INPUT section start

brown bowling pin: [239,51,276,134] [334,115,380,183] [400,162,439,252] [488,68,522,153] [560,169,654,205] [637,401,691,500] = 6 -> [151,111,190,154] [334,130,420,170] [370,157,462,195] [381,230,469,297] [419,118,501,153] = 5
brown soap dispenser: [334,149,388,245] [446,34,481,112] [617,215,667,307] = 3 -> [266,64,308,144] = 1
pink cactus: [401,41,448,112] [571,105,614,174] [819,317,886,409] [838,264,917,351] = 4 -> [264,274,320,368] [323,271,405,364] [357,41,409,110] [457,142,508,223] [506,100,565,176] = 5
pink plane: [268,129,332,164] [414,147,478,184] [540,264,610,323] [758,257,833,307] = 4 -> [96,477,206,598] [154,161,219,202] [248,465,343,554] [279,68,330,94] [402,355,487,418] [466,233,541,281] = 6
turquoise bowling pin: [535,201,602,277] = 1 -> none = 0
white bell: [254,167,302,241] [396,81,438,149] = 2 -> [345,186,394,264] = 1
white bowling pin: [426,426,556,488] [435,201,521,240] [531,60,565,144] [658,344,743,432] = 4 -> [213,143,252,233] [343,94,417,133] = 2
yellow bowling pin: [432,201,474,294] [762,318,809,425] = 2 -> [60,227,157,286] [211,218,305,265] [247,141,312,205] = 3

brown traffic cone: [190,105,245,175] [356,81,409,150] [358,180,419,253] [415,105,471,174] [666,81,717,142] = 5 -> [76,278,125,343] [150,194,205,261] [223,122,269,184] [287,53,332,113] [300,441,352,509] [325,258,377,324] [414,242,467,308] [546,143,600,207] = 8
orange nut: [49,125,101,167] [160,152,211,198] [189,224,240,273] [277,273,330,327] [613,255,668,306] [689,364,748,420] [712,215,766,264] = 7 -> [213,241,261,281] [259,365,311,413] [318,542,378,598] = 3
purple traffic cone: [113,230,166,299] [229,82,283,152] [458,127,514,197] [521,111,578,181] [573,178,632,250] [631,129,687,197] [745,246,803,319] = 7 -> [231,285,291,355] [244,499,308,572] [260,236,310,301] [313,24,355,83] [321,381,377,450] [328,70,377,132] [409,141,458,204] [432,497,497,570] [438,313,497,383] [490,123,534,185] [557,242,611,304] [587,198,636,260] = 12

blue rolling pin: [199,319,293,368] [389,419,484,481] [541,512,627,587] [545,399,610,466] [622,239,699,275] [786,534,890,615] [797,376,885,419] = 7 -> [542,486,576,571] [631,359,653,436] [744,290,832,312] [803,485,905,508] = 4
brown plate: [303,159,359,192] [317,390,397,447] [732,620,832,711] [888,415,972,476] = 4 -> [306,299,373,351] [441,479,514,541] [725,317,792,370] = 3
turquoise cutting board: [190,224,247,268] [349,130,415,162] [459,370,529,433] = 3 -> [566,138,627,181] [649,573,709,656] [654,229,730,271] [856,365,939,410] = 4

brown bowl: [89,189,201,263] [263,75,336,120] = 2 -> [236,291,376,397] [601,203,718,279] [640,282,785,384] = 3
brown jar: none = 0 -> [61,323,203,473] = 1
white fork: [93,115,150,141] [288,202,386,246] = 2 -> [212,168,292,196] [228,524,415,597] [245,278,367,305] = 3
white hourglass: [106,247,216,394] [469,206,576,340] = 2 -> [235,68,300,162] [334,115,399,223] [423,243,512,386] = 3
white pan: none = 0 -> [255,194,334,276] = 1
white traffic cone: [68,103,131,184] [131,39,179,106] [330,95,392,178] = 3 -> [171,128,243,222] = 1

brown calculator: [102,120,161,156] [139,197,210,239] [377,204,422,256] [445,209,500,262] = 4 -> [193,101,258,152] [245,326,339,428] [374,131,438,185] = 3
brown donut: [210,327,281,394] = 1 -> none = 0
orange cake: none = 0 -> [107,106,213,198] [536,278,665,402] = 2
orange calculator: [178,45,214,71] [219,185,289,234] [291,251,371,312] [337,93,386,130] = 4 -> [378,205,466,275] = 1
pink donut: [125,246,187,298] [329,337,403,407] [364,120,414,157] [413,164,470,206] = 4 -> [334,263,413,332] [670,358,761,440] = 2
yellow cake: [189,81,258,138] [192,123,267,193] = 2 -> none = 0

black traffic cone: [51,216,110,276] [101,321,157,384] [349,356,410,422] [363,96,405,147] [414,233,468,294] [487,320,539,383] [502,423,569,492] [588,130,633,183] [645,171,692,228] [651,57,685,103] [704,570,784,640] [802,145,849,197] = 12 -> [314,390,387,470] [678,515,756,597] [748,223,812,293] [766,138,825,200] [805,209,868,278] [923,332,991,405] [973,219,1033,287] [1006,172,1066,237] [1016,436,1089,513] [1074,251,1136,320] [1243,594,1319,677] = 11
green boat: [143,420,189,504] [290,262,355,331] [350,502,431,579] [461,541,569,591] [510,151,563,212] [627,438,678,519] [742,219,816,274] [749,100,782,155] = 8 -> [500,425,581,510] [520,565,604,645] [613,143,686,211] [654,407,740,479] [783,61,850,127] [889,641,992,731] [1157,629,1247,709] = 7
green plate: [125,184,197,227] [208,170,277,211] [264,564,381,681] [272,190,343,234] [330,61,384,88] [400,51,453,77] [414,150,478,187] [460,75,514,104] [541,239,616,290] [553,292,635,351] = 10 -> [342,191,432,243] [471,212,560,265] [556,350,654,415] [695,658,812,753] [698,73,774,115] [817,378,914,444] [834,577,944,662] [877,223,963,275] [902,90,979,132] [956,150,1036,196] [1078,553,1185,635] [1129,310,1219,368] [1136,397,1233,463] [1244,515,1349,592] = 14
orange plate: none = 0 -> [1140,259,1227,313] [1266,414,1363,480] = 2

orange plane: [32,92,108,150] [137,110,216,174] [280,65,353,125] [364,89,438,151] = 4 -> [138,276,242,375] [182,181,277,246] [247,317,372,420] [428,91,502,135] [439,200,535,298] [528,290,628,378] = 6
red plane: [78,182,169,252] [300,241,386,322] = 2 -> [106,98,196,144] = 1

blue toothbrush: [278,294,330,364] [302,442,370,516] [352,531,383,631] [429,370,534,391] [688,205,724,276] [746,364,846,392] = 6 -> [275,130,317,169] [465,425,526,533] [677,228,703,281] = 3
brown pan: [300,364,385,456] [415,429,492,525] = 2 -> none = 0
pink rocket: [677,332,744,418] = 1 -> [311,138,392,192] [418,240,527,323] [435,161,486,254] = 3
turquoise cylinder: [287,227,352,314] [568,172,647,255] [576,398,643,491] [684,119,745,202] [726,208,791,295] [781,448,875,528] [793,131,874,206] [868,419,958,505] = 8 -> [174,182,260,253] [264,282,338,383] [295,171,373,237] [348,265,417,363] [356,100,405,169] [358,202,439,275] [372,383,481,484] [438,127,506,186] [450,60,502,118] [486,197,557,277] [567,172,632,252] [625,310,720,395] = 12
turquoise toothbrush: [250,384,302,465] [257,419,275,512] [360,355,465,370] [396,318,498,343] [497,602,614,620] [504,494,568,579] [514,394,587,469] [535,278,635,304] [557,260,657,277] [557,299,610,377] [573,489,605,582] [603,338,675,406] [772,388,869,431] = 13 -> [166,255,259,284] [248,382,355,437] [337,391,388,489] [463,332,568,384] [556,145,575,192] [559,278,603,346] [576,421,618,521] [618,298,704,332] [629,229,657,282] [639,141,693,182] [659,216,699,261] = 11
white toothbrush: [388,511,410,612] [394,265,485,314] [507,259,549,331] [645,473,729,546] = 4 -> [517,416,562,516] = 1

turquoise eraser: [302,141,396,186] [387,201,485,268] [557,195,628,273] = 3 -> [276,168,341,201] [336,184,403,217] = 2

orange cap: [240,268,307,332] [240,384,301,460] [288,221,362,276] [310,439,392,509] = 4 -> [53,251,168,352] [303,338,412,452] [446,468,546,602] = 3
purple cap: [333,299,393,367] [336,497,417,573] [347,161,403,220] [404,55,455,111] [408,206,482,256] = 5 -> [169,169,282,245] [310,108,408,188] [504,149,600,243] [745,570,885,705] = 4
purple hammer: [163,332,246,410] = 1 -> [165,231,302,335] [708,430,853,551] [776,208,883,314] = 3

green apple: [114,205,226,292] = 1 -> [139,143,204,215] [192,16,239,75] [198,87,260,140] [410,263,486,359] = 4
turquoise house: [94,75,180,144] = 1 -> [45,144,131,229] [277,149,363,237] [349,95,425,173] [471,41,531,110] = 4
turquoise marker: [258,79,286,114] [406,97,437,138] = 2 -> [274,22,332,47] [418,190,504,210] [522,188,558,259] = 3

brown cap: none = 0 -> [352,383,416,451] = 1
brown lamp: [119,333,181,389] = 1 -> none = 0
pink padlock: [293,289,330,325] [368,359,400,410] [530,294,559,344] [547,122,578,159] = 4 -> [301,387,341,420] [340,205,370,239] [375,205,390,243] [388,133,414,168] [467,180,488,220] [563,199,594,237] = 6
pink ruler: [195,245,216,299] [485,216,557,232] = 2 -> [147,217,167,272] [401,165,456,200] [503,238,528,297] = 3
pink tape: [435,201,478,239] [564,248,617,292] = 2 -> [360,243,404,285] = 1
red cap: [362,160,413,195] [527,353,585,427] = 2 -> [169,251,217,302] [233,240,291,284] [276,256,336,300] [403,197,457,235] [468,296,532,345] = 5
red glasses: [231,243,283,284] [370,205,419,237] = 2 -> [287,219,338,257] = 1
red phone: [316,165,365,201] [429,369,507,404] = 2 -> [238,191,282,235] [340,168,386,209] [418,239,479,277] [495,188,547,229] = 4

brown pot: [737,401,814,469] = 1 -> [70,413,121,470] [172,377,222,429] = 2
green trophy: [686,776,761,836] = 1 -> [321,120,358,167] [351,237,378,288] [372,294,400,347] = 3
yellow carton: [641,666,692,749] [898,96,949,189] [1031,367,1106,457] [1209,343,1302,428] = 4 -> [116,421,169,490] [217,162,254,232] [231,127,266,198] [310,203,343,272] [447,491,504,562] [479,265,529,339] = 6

INPUT section end

**WHAT YOU WILL DO**. Go line by line through the data above and report each one that holds the string "bowling".

**RESPONSE BOX**.
brown bowling pin: [239,51,276,134] [334,115,380,183] [400,162,439,252] [488,68,522,153] [560,169,654,205] [637,401,691,500] = 6 -> [151,111,190,154] [334,130,420,170] [370,157,462,195] [381,230,469,297] [419,118,501,153] = 5
turquoise bowling pin: [535,201,602,277] = 1 -> none = 0
white bowling pin: [426,426,556,488] [435,201,521,240] [531,60,565,144] [658,344,743,432] = 4 -> [213,143,252,233] [343,94,417,133] = 2
yellow bowling pin: [432,201,474,294] [762,318,809,425] = 2 -> [60,227,157,286] [211,218,305,265] [247,141,312,205] = 3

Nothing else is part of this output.